**What this task involves:** Look through the records below for the line with "change=shifted; old=blue hammer;". Return that line and each one after it up to and including the line with "change=shifted; old=green capsule;", exactly.

**Provided data:**
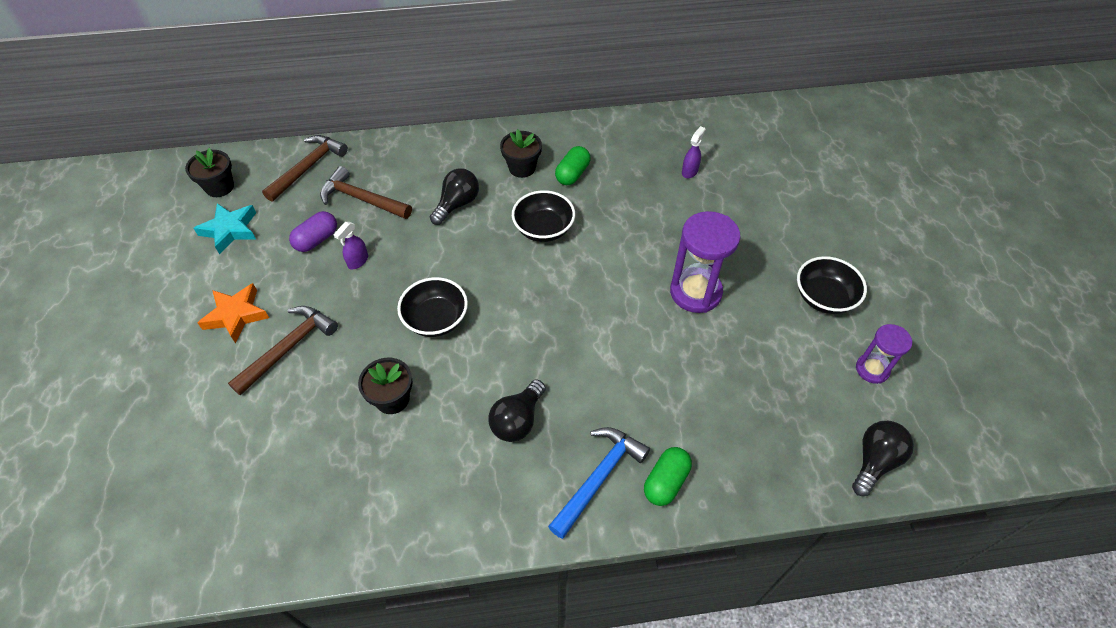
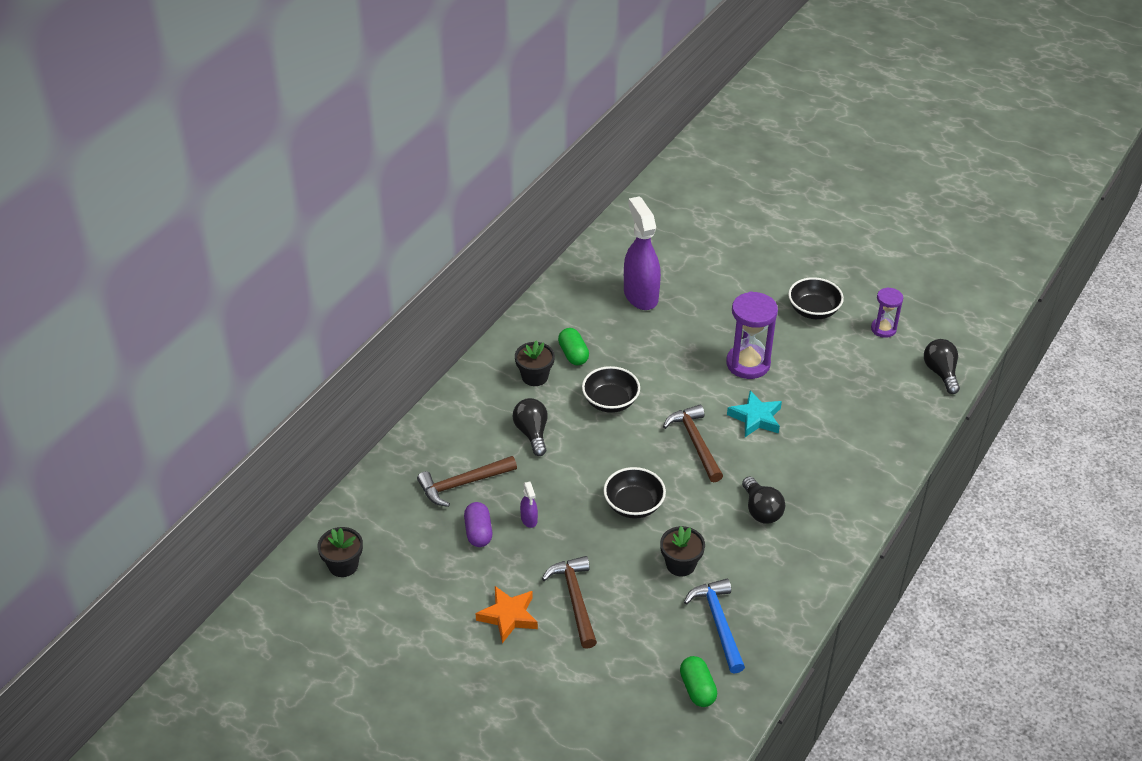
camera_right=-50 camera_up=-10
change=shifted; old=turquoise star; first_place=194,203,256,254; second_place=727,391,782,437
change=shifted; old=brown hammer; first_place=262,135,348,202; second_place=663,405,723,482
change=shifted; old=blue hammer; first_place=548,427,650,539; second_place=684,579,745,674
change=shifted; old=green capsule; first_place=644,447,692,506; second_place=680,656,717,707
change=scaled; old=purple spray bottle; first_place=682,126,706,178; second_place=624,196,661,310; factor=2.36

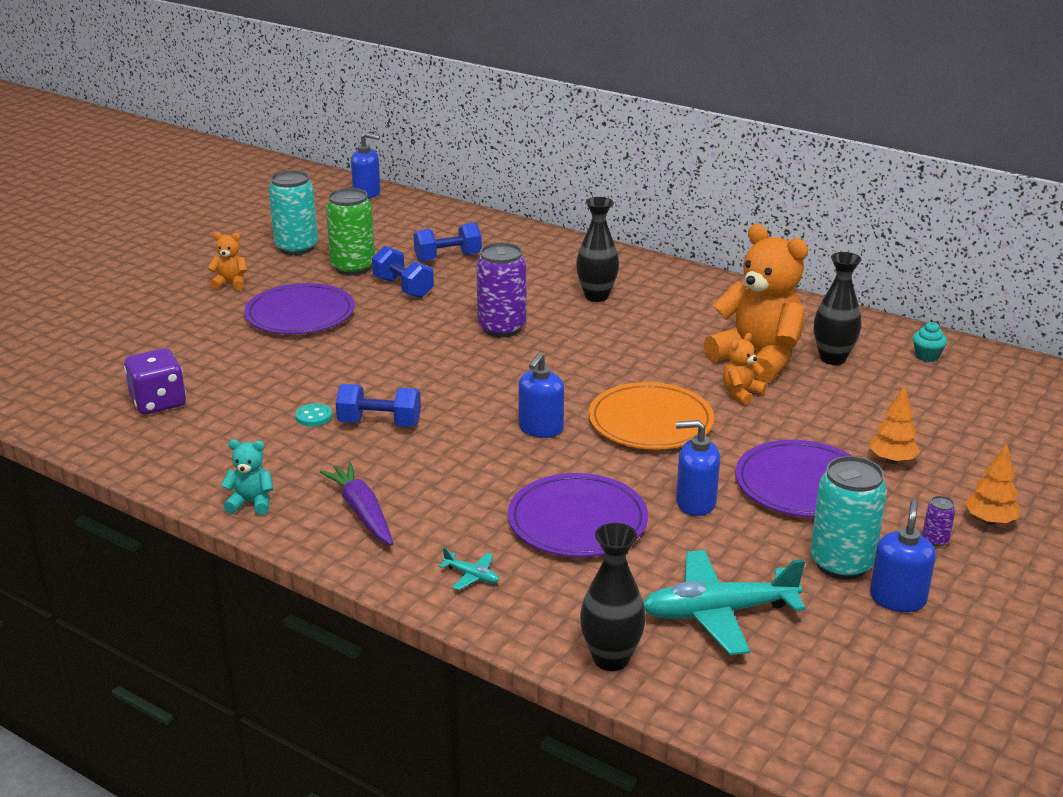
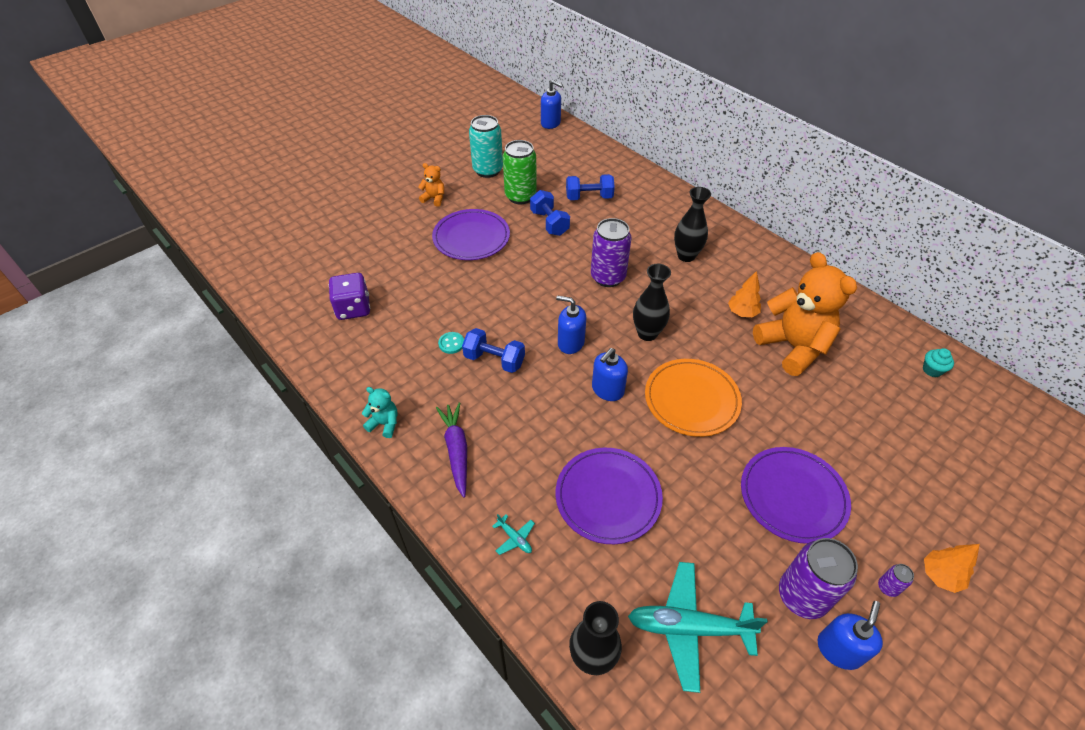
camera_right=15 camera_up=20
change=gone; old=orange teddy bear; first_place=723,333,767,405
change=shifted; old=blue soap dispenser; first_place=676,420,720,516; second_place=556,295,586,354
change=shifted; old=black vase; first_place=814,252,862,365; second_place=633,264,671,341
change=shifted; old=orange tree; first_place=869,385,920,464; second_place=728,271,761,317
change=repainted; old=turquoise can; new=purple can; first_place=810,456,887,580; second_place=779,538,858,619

--

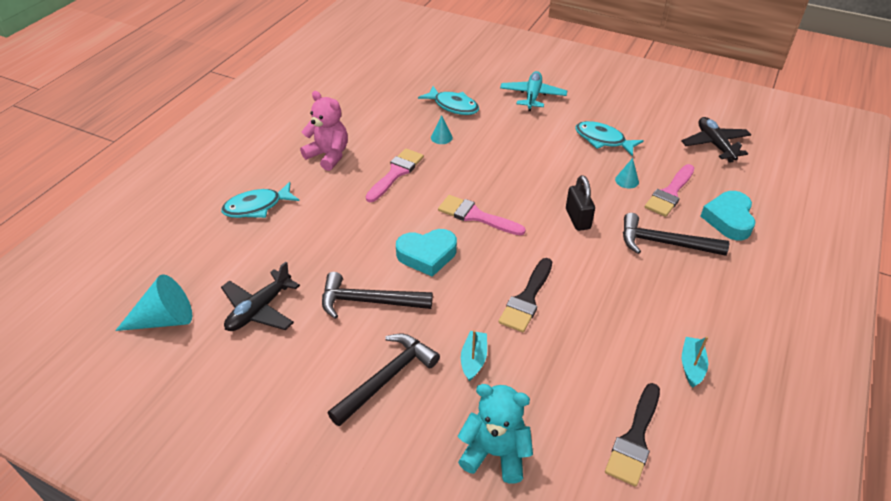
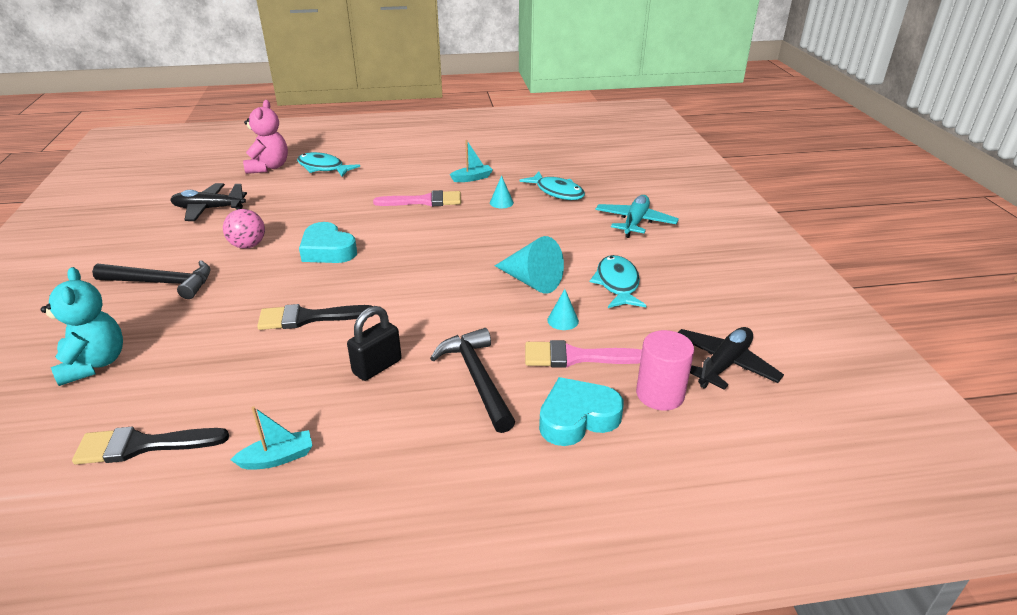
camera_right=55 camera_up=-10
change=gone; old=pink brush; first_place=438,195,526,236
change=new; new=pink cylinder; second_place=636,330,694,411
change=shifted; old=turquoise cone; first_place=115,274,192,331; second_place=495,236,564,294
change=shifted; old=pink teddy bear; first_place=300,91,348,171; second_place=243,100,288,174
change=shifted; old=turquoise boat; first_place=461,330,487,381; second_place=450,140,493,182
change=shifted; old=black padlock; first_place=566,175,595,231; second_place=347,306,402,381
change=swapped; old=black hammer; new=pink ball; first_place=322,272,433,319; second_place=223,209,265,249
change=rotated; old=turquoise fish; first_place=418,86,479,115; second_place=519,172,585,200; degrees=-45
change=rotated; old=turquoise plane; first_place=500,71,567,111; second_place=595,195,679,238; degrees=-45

**Task solution:**
change=shifted; old=blue hammer; first_place=548,427,650,539; second_place=684,579,745,674
change=shifted; old=green capsule; first_place=644,447,692,506; second_place=680,656,717,707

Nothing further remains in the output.